- EXERCISE DESCRIPTION
If a line of the data below holds the string "marker", copy it.

- DATASET RECORDS
----------

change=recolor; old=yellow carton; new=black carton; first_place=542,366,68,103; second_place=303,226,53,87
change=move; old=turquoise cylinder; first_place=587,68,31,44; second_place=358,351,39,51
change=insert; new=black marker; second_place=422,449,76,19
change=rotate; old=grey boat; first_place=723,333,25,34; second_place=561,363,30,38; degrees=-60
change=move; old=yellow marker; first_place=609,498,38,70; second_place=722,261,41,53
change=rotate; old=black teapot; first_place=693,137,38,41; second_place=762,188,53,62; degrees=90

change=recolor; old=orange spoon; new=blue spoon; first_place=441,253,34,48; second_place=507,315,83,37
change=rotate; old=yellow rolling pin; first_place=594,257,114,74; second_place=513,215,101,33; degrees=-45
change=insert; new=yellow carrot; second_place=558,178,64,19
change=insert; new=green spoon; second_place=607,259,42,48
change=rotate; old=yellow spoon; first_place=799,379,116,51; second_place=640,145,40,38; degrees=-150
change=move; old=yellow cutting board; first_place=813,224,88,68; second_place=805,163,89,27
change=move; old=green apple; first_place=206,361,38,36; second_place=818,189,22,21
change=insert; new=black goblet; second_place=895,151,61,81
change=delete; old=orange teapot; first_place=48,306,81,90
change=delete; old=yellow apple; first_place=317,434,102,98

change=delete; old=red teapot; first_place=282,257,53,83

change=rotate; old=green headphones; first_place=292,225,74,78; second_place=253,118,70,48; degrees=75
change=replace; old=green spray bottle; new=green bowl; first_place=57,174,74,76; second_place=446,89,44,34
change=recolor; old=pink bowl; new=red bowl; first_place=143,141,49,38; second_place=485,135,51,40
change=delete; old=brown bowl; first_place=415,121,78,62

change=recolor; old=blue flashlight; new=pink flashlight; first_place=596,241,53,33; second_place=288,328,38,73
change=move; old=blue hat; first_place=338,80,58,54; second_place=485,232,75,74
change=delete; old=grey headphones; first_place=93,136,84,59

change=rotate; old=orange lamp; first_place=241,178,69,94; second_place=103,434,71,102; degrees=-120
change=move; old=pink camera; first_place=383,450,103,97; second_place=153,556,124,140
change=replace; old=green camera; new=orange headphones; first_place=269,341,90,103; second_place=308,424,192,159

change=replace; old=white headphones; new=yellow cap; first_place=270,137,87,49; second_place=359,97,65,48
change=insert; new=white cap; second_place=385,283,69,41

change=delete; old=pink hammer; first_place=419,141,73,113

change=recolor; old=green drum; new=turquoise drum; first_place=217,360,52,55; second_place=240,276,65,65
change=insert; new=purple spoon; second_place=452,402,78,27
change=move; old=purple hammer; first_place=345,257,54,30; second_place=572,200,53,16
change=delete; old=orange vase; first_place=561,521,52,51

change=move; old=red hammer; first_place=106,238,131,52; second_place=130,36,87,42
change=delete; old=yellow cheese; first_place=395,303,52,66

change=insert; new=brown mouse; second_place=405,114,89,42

----------

- EXERCISE RESULT
change=insert; new=black marker; second_place=422,449,76,19
change=move; old=yellow marker; first_place=609,498,38,70; second_place=722,261,41,53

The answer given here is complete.